**Task instructions**
Copy only those lines which run from the line containing "Dark: [81,811,114,838] ->" to the end of the entries below, both inclusive, exactly as written and with no pictures.

**Dataset content**
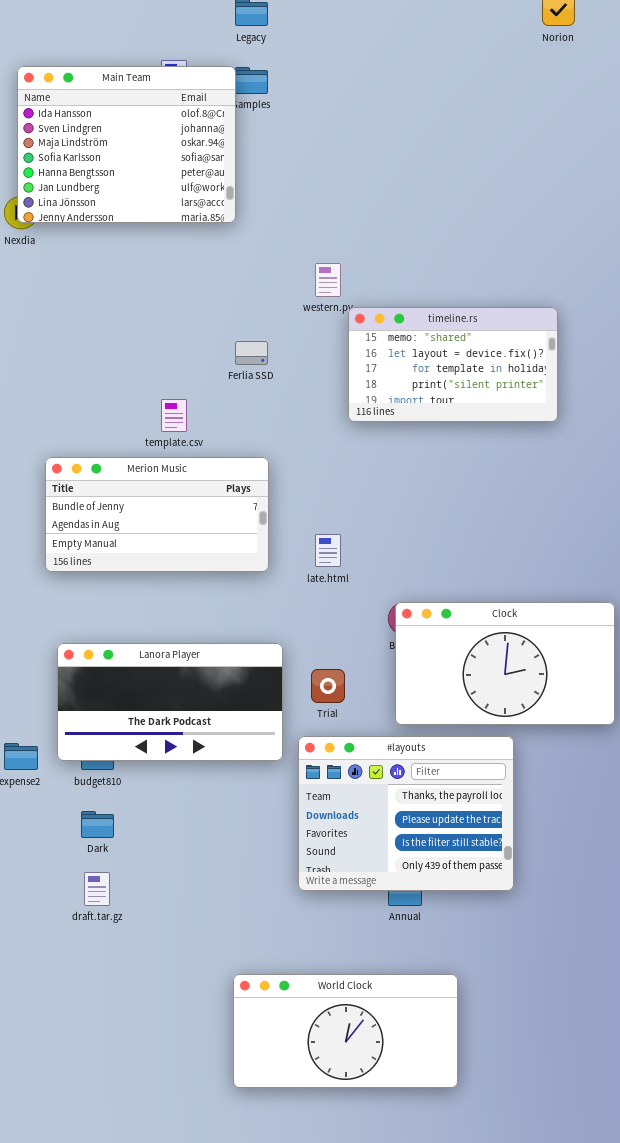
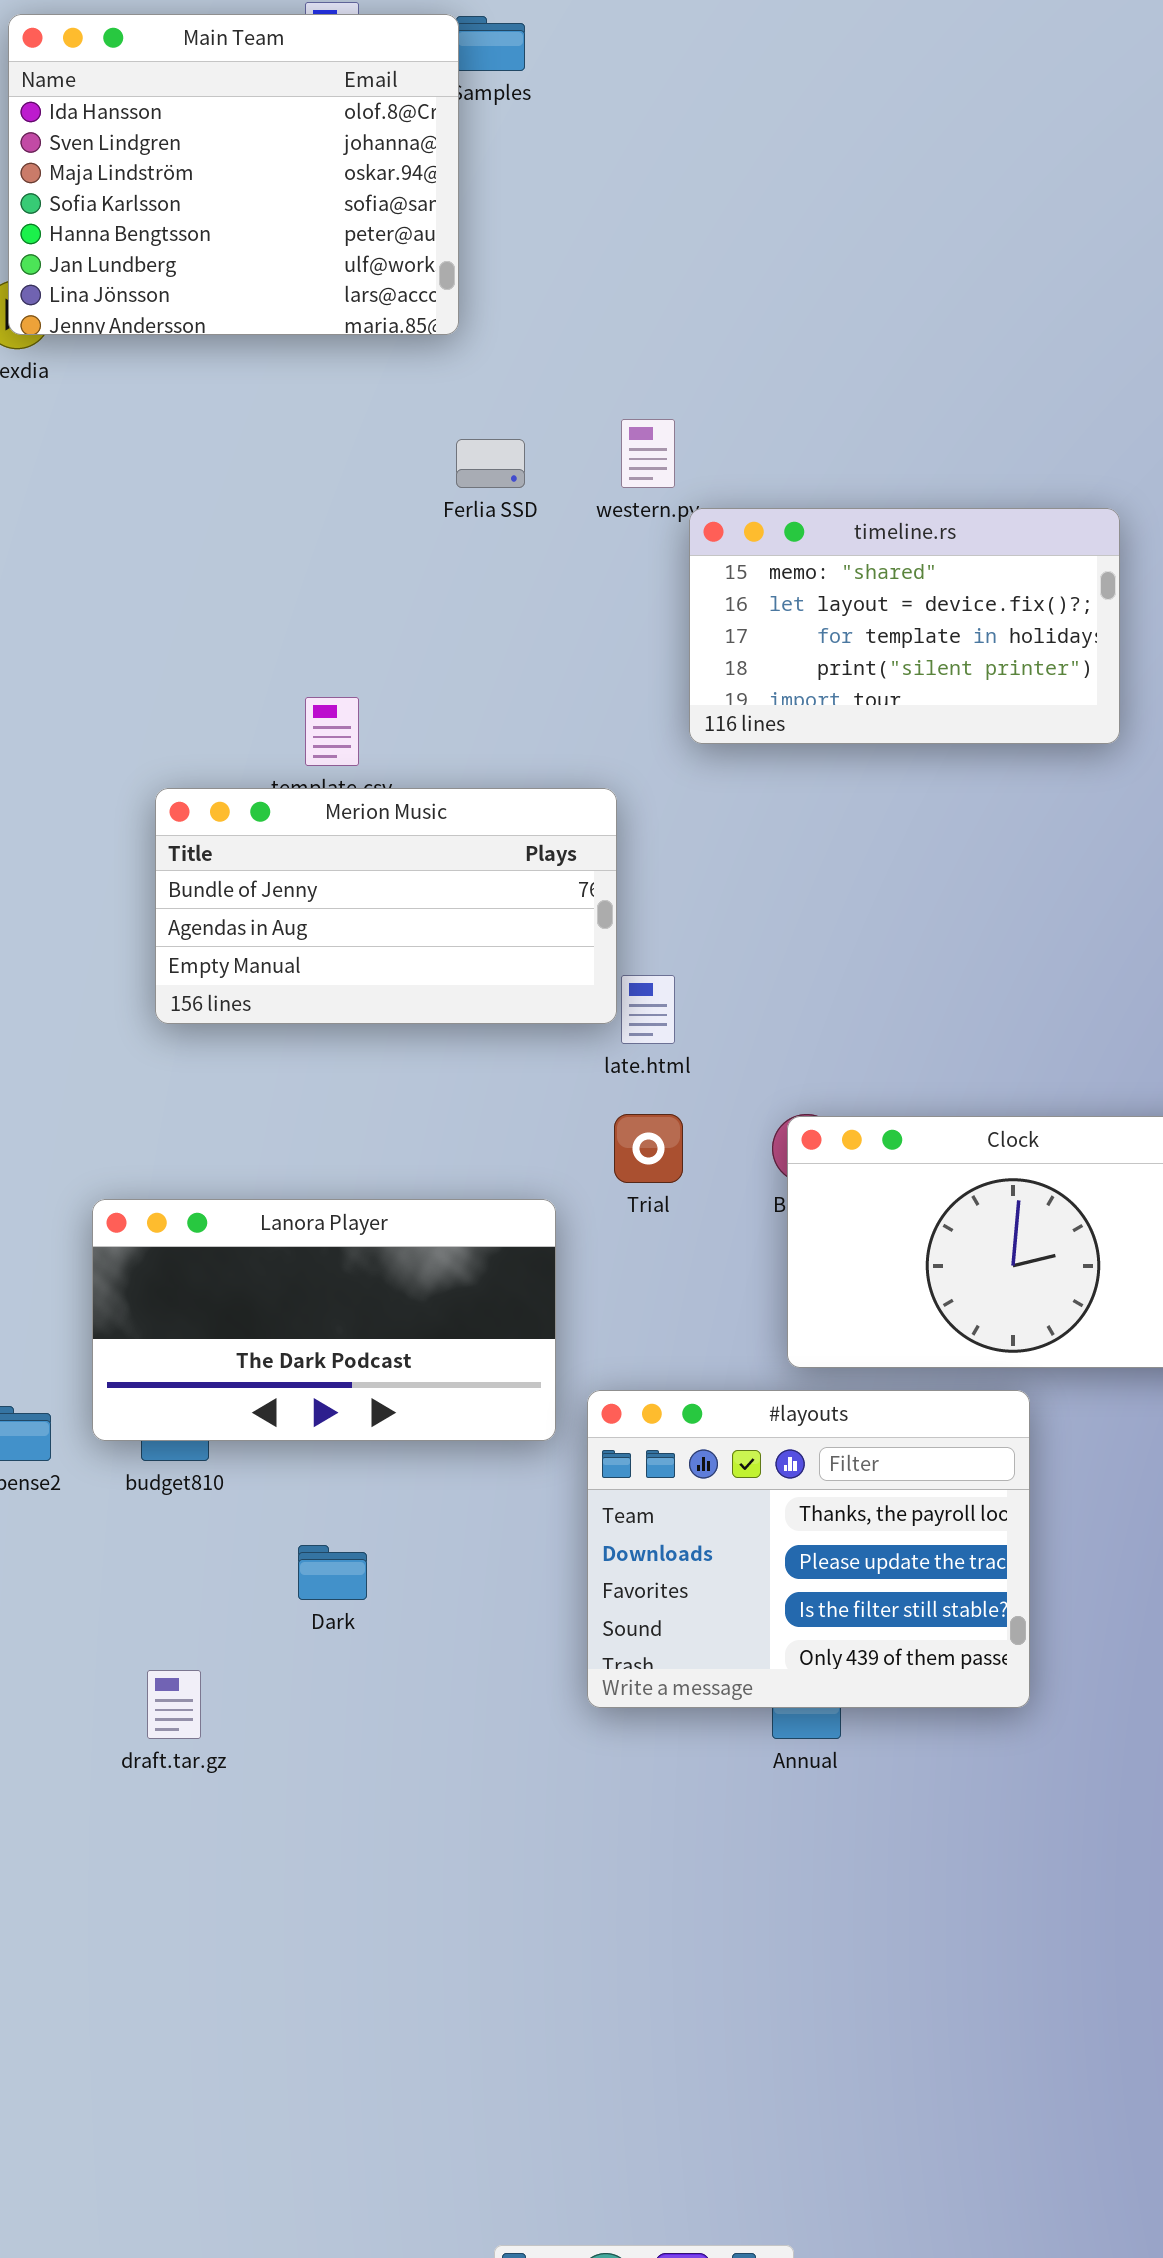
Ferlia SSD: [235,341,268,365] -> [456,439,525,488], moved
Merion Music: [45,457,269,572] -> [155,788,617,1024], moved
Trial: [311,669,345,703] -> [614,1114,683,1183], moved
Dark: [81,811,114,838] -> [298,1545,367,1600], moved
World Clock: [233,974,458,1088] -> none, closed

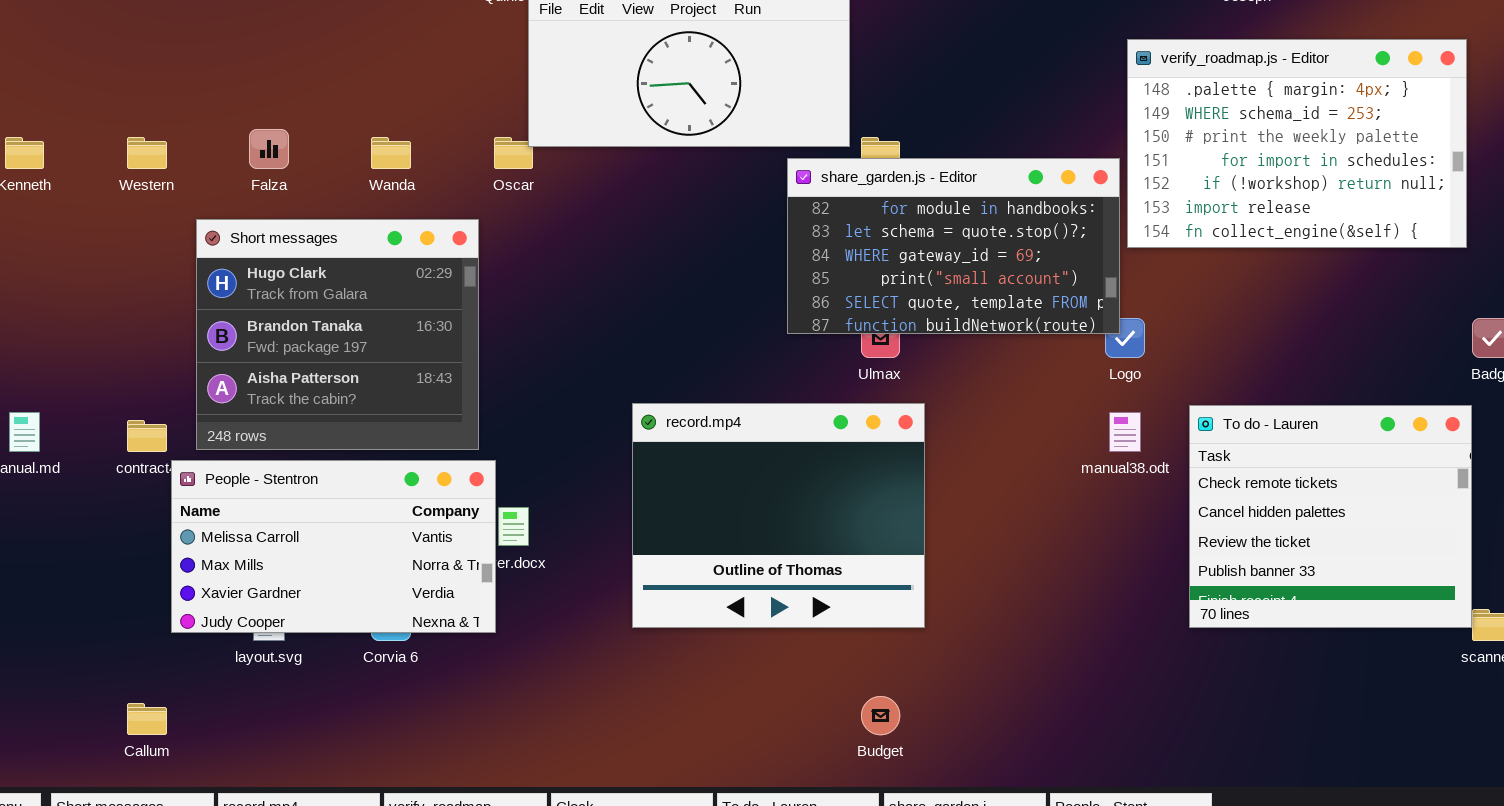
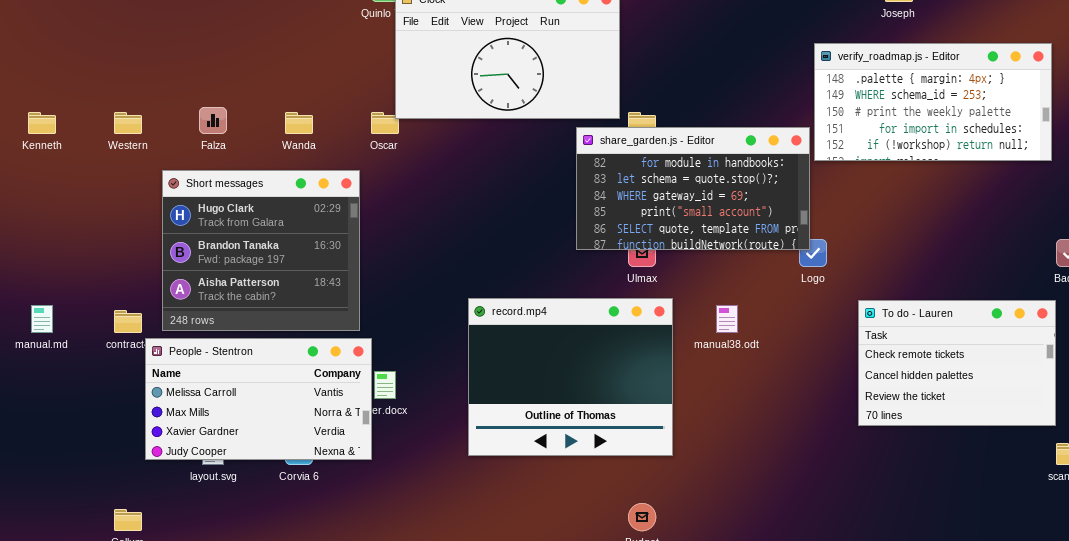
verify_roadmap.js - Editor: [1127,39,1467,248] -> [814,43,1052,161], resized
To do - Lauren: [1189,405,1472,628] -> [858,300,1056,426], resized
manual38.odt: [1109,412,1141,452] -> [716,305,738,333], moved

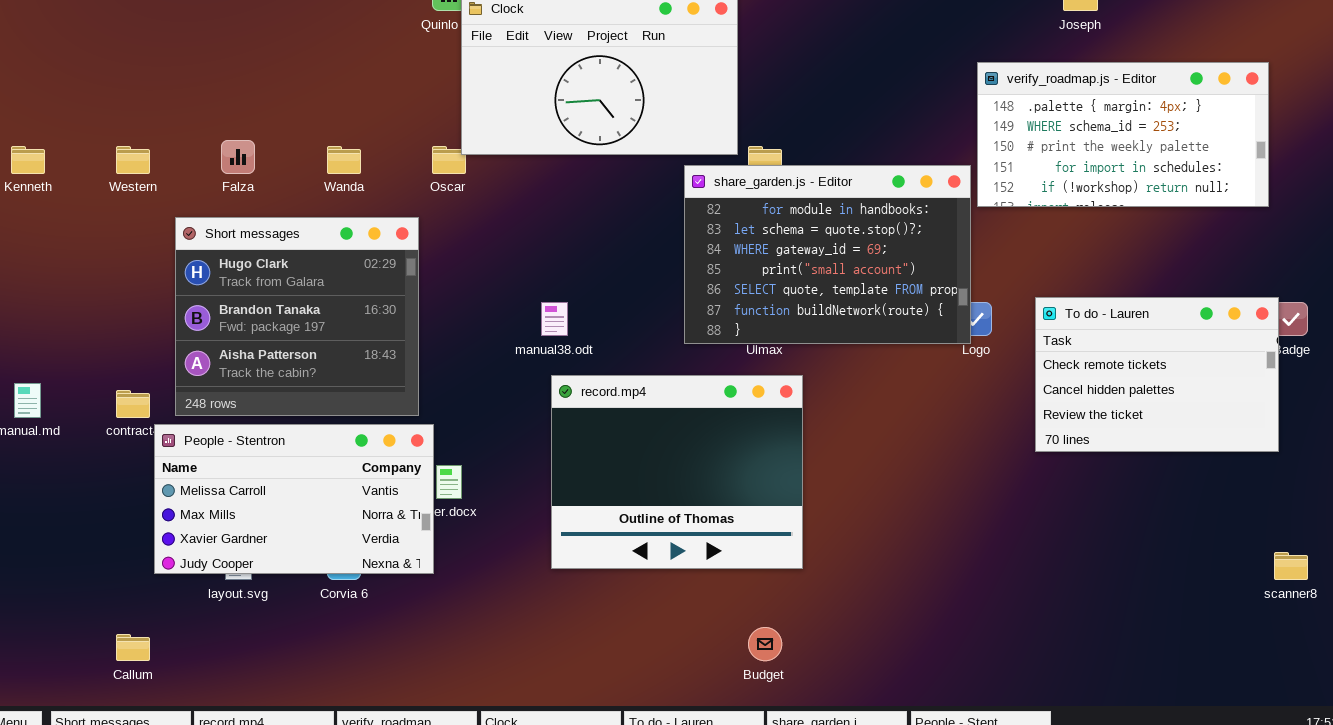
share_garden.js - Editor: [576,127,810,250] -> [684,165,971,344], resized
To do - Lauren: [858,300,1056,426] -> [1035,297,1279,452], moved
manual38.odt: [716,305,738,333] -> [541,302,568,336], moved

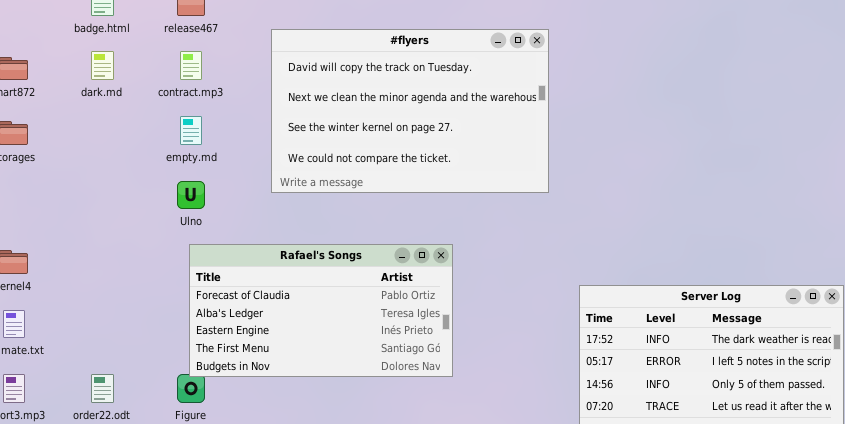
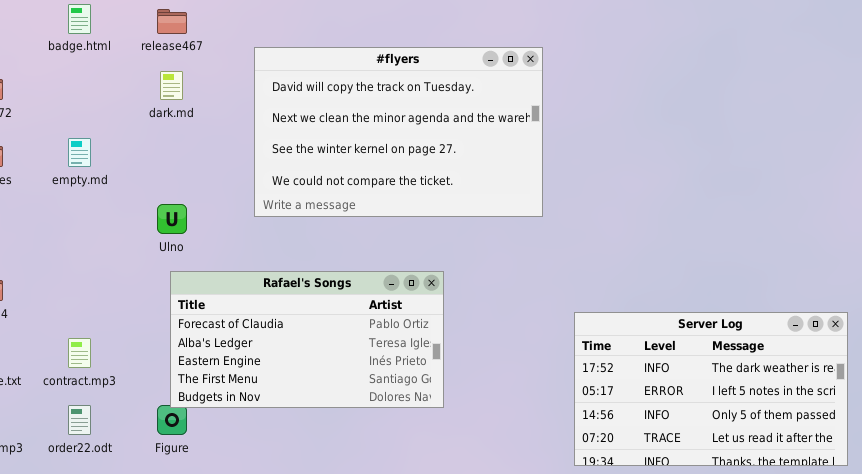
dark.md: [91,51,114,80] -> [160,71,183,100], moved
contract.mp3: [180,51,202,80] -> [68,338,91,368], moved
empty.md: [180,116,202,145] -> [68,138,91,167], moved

**Response below**
Dark: [81,811,114,838] -> [298,1545,367,1600], moved
World Clock: [233,974,458,1088] -> none, closed

verify_roadmap.js - Editor: [1127,39,1467,248] -> [814,43,1052,161], resized
To do - Lauren: [1189,405,1472,628] -> [858,300,1056,426], resized
manual38.odt: [1109,412,1141,452] -> [716,305,738,333], moved

share_garden.js - Editor: [576,127,810,250] -> [684,165,971,344], resized
To do - Lauren: [858,300,1056,426] -> [1035,297,1279,452], moved
manual38.odt: [716,305,738,333] -> [541,302,568,336], moved

dark.md: [91,51,114,80] -> [160,71,183,100], moved
contract.mp3: [180,51,202,80] -> [68,338,91,368], moved
empty.md: [180,116,202,145] -> [68,138,91,167], moved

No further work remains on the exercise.